- **What to produce**
Only the lines from the one holding "RADIO pin CSN: TX -> D8" through the end of the records below are to be reproduced exactly, and pictures are to be omitted.

Data extracted from a collection:
↓↓↓
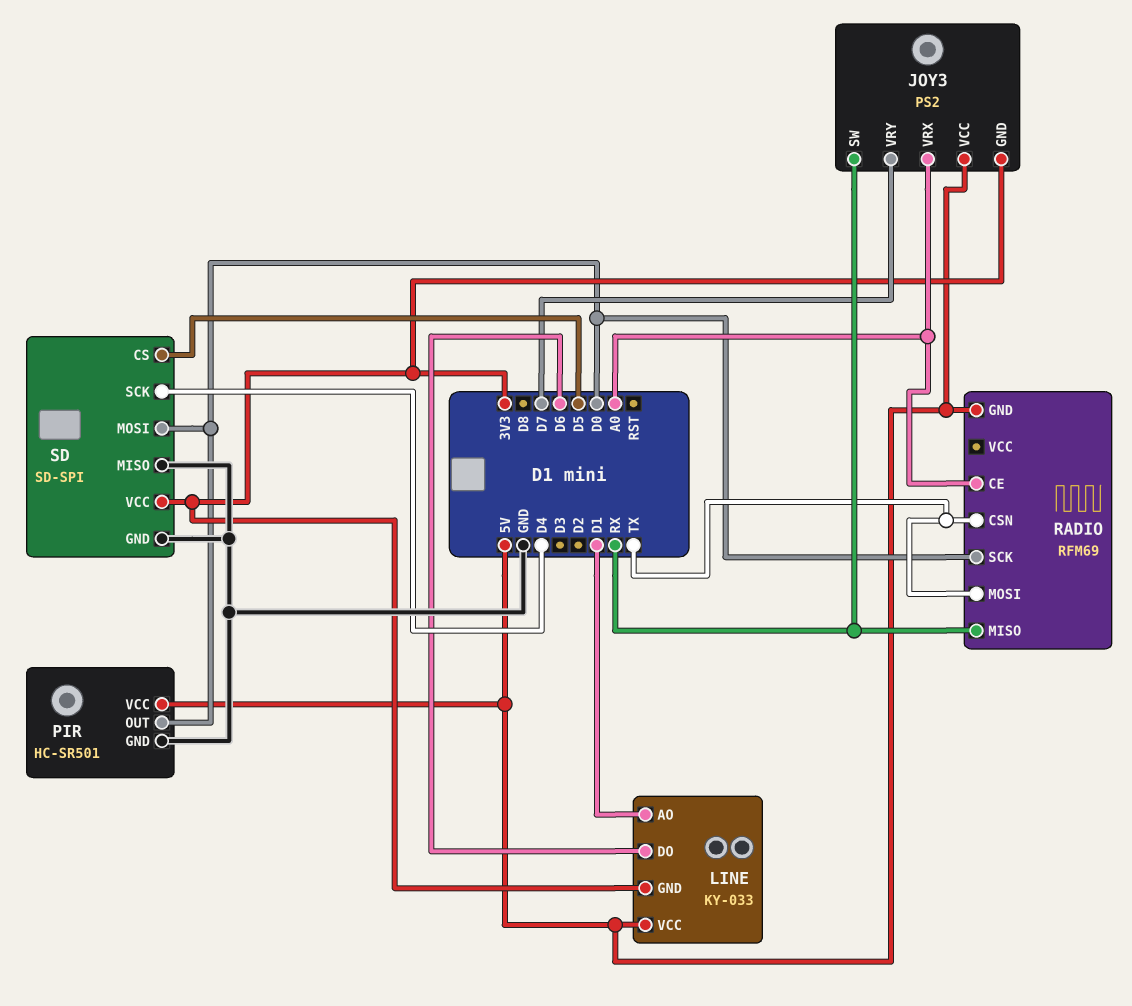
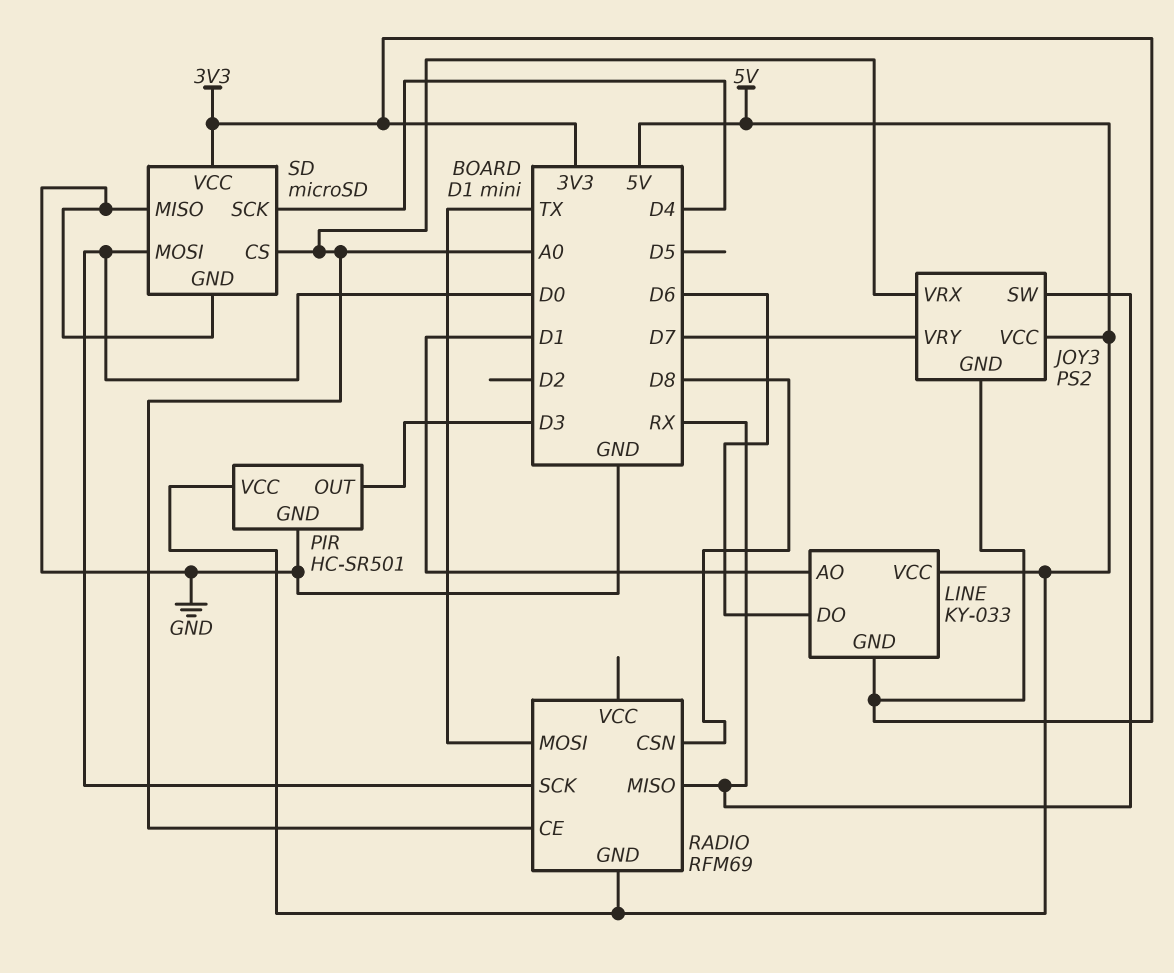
PIR pin OUT: D0 -> D3
RADIO pin CSN: TX -> D8
SD: SD-SPI -> microSD
SD pin CS: D5 -> A0

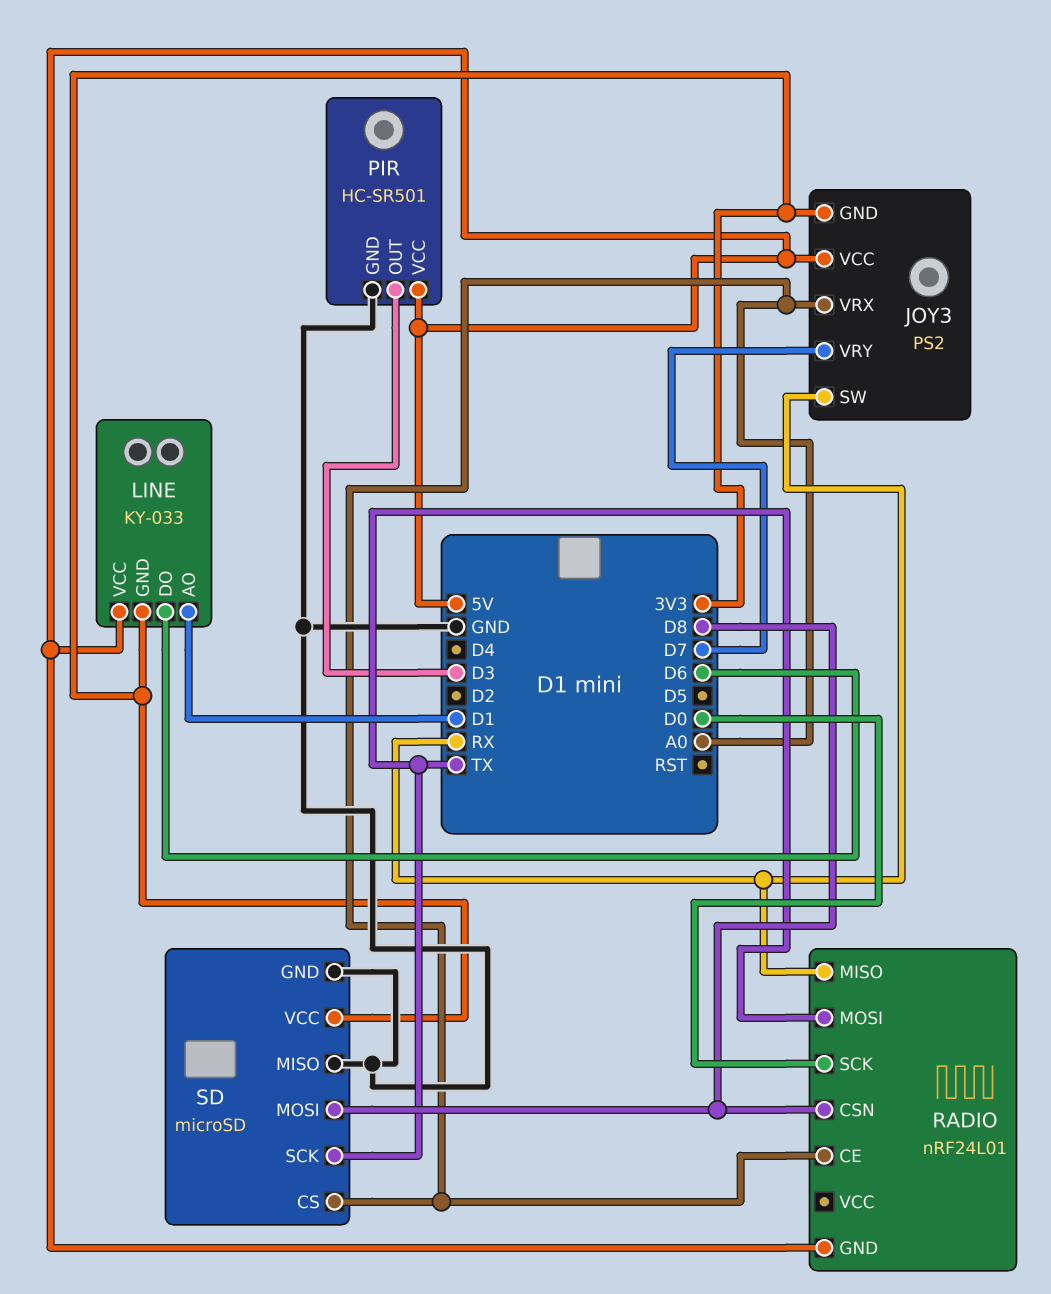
RADIO: RFM69 -> nRF24L01
SD pin MOSI: D0 -> D8
SD pin SCK: D4 -> TX

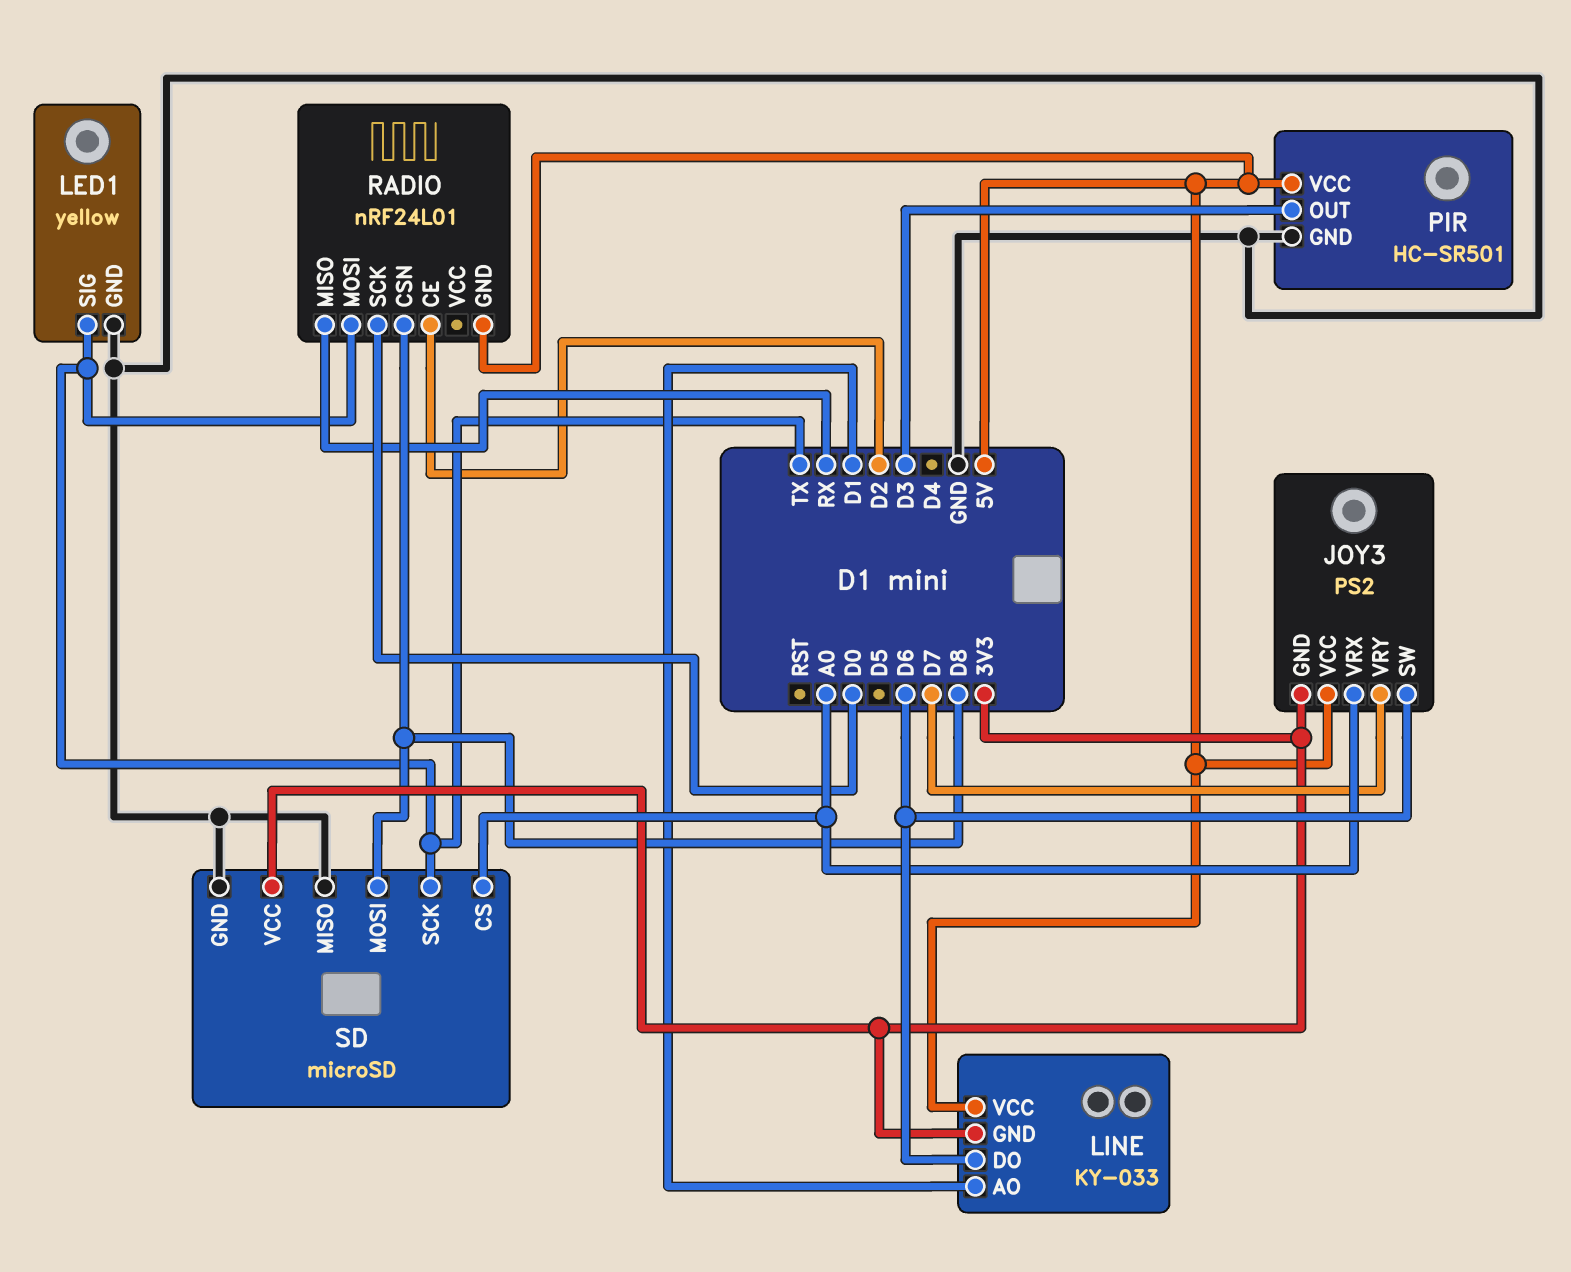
JOY3 pin SW: RX -> D6
LED1: none -> yellow
LED1 pin GND: none -> GND
LED1 pin SIG: none -> TX
RADIO pin CE: A0 -> D2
↑↑↑
- **Exercise solution**
RADIO pin CSN: TX -> D8
SD: SD-SPI -> microSD
SD pin CS: D5 -> A0

RADIO: RFM69 -> nRF24L01
SD pin MOSI: D0 -> D8
SD pin SCK: D4 -> TX

JOY3 pin SW: RX -> D6
LED1: none -> yellow
LED1 pin GND: none -> GND
LED1 pin SIG: none -> TX
RADIO pin CE: A0 -> D2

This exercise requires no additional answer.